» Work item
Your reply should reproduce all the data below exactly while excluding the pictures.
---
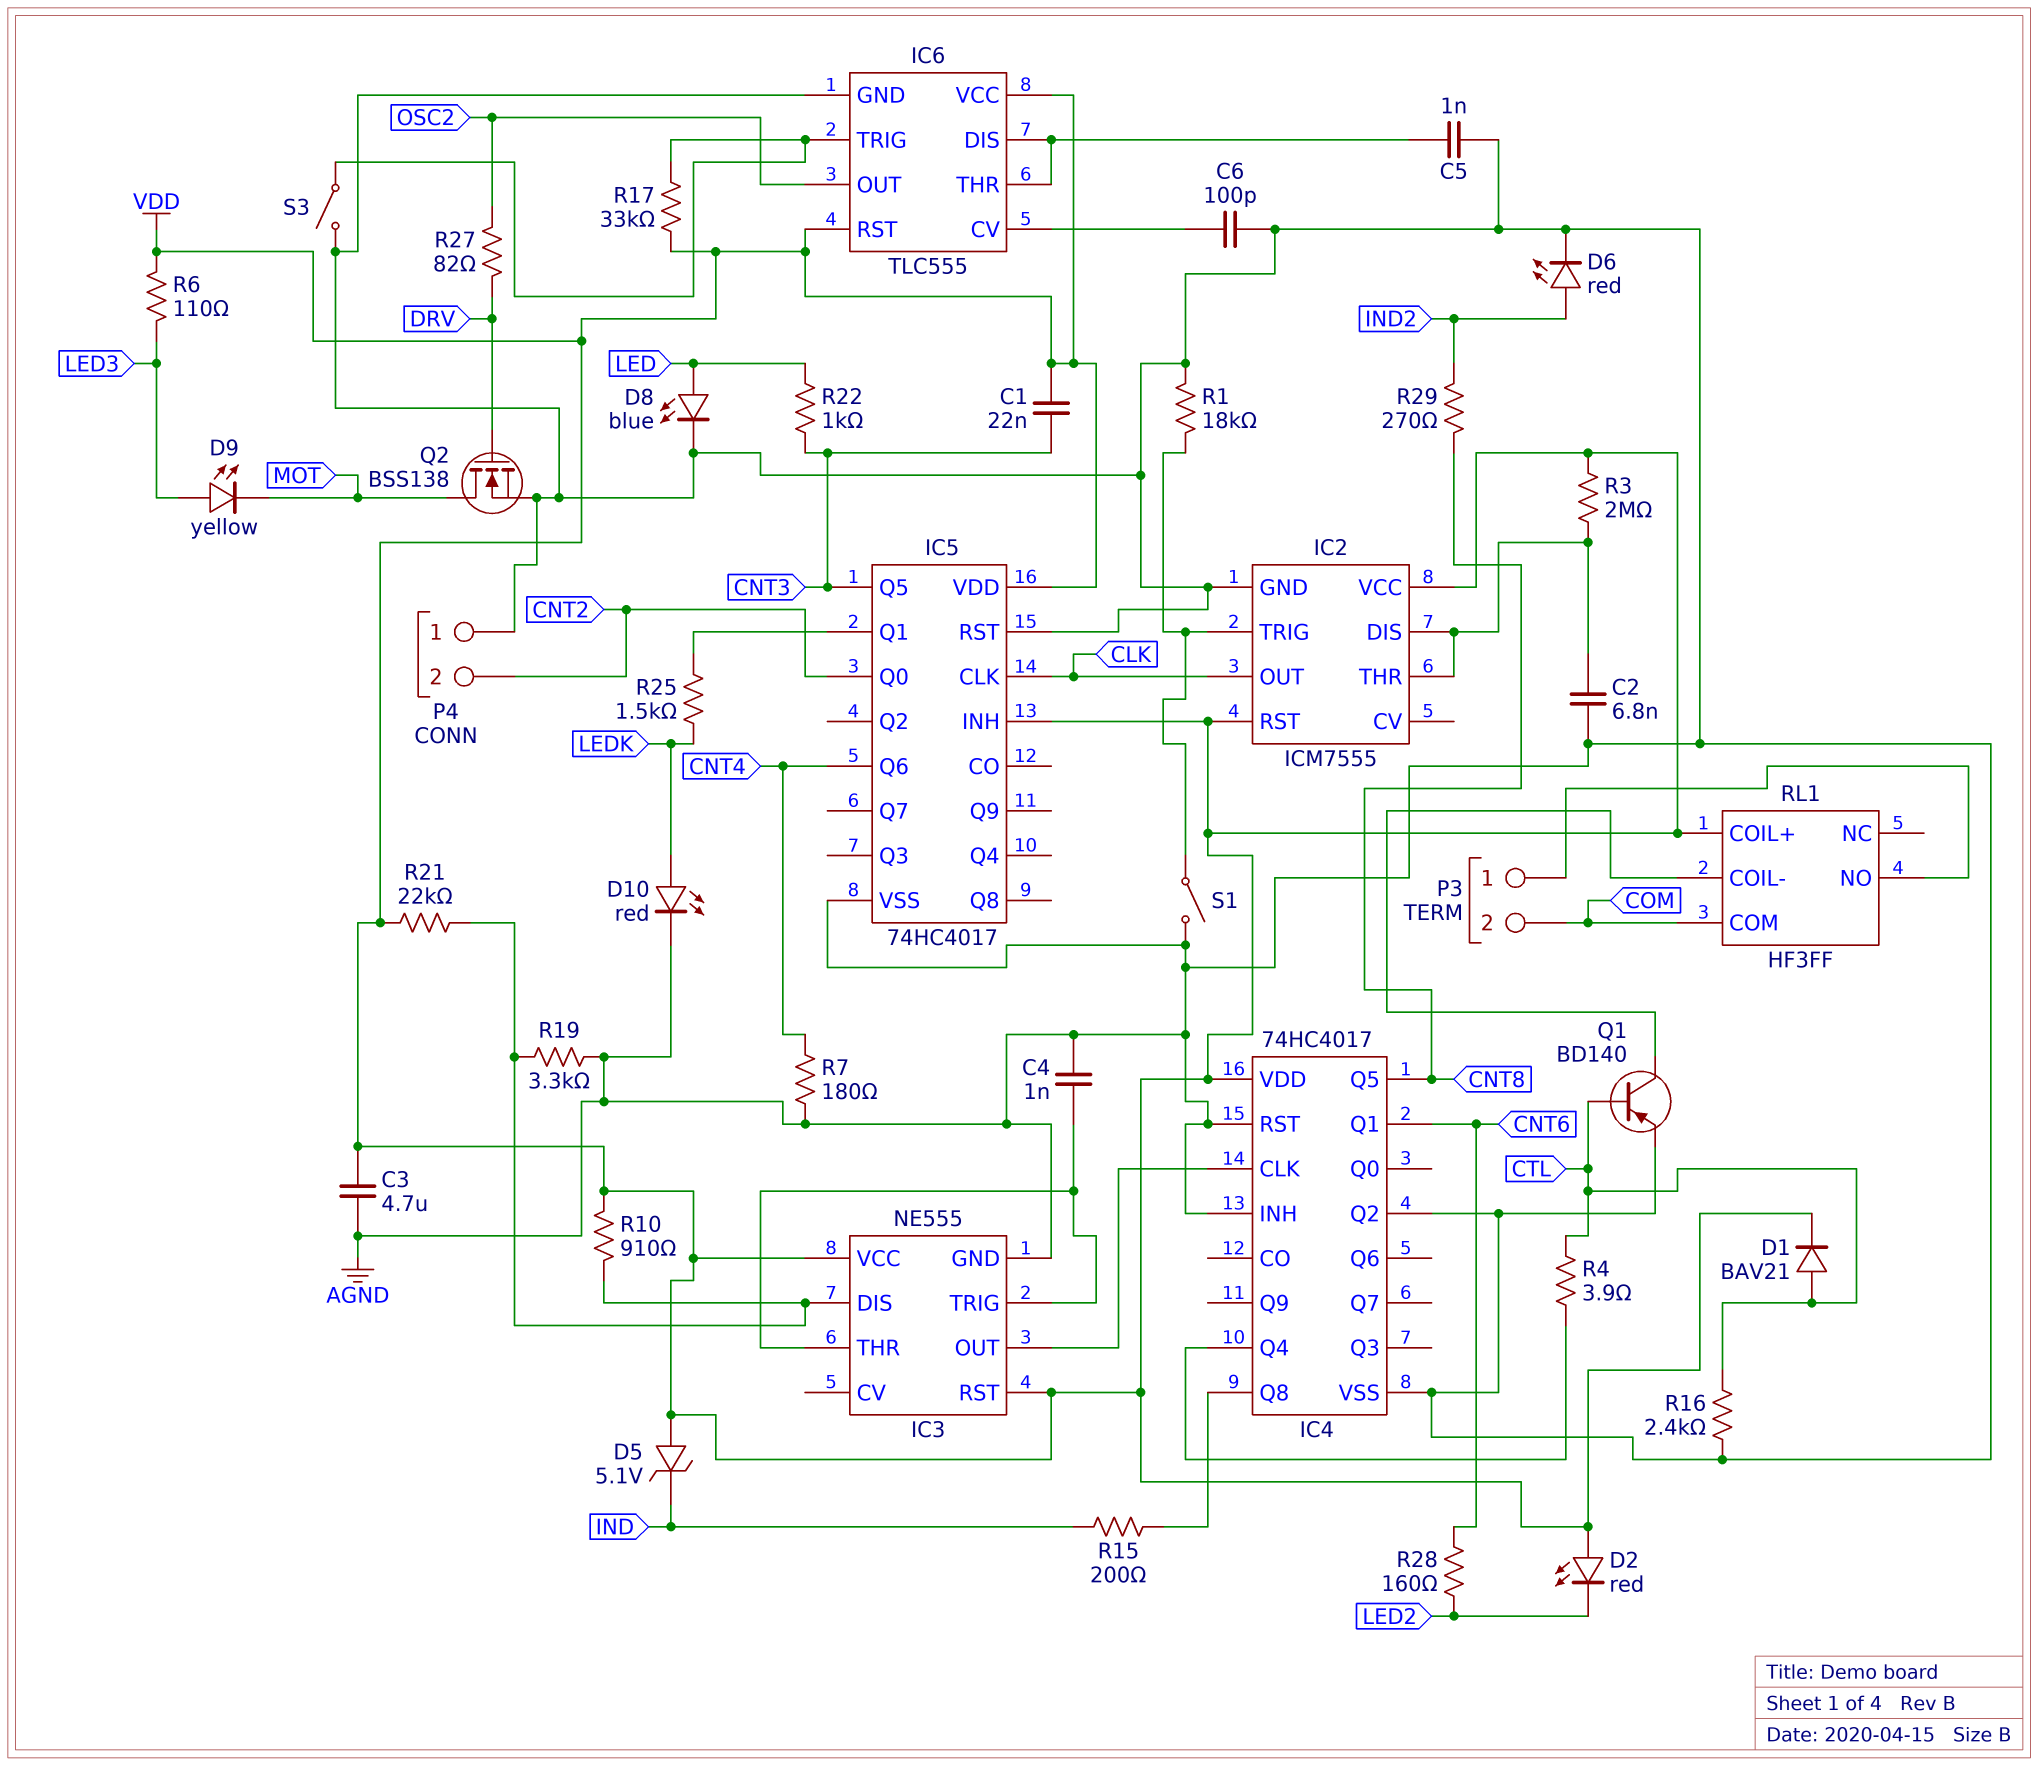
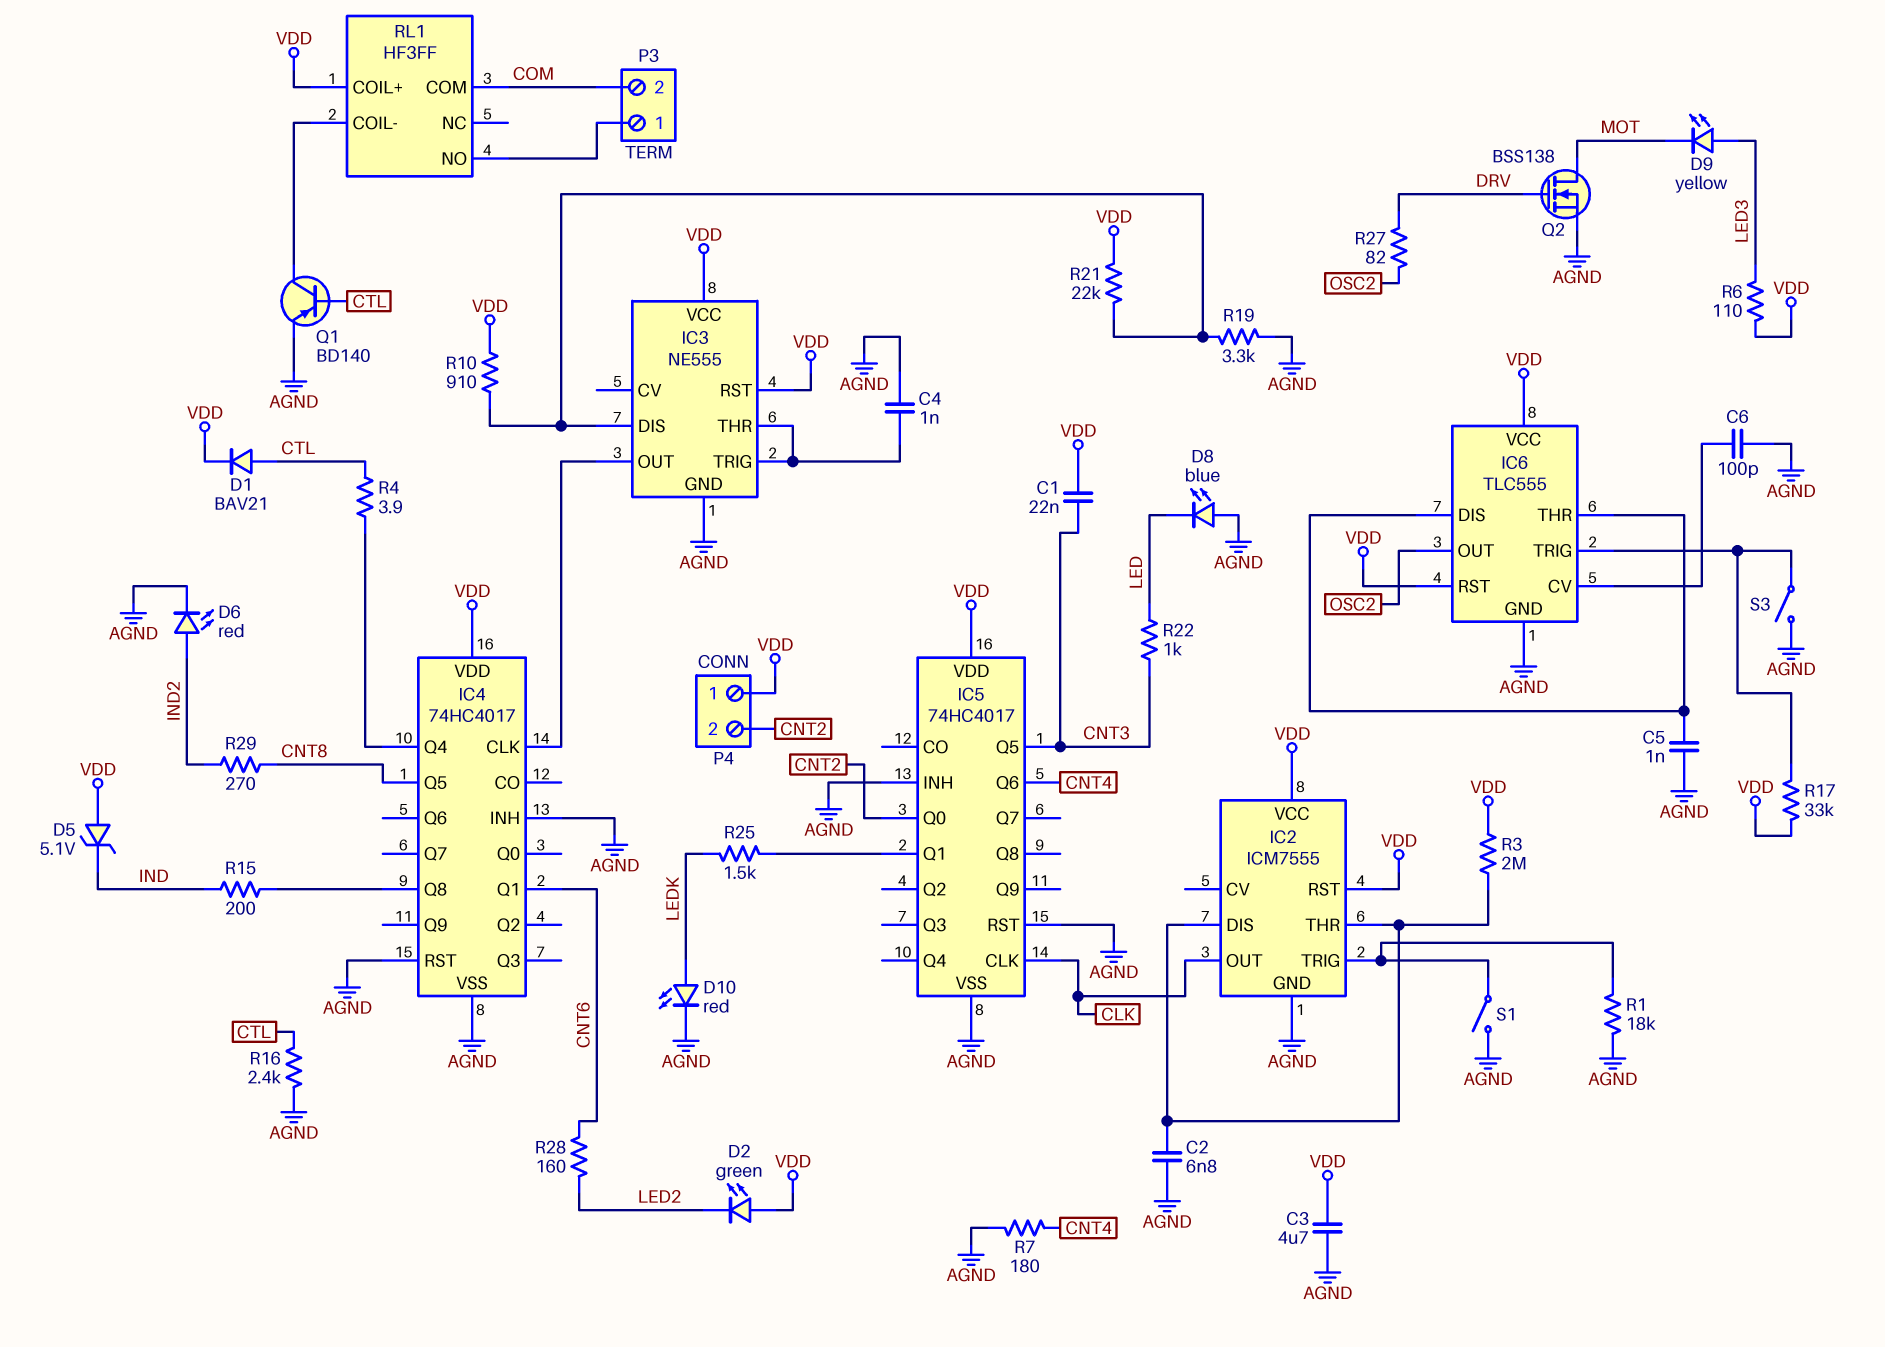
D2: LED red (A VDD, K LED2) -> LED green (A VDD, K LED2)
D8: LED blue (A LED, K AGND) -> LED blue (A AGND, K LED)
IC4 pin Q2: AGND -> none
IC5 pin INH: VDD -> AGND
P4 pin 1: AGND -> VDD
---
» Output below
D2: LED red (A VDD, K LED2) -> LED green (A VDD, K LED2)
D8: LED blue (A LED, K AGND) -> LED blue (A AGND, K LED)
IC4 pin Q2: AGND -> none
IC5 pin INH: VDD -> AGND
P4 pin 1: AGND -> VDD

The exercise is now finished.